[DATA EXTRACT — start]

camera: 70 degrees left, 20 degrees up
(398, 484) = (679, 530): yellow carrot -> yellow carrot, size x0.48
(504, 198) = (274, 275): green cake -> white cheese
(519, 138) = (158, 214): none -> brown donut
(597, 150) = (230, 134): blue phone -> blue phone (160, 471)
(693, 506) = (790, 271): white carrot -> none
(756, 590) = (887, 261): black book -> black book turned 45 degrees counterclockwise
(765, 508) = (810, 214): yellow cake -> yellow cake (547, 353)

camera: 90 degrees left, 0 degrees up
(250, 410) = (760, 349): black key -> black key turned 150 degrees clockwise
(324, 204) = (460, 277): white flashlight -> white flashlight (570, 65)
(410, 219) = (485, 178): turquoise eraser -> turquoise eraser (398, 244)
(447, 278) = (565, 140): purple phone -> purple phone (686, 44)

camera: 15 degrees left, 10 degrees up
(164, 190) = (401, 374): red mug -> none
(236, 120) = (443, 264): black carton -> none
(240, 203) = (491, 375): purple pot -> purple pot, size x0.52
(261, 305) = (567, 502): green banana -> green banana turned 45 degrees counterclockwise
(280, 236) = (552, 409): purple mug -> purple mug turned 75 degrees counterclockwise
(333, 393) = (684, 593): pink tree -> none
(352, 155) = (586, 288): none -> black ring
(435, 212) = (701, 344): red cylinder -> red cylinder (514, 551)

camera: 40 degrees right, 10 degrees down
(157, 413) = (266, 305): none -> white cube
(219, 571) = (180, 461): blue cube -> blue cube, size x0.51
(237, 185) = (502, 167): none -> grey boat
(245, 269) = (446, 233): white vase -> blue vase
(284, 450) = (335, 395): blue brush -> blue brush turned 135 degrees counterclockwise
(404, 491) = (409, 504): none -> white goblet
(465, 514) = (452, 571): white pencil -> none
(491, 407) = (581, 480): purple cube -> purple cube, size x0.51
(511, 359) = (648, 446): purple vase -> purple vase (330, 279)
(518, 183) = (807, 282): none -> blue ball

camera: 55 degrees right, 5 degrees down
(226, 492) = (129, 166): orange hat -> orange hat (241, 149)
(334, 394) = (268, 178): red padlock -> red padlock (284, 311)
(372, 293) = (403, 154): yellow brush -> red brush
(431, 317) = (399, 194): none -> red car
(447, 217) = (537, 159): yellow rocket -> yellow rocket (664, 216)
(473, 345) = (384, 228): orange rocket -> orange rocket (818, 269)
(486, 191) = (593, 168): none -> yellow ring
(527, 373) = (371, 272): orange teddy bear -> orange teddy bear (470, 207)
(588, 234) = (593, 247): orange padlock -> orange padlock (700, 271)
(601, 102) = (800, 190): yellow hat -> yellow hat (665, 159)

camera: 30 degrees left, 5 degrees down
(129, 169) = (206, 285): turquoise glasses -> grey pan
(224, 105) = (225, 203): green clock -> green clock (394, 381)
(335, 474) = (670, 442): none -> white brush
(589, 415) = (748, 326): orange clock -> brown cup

[DATA EXTRACT — finish]

TASK BRIEF: Your answer should be one number: how many lines above contain "phone".

SOLUTION: 2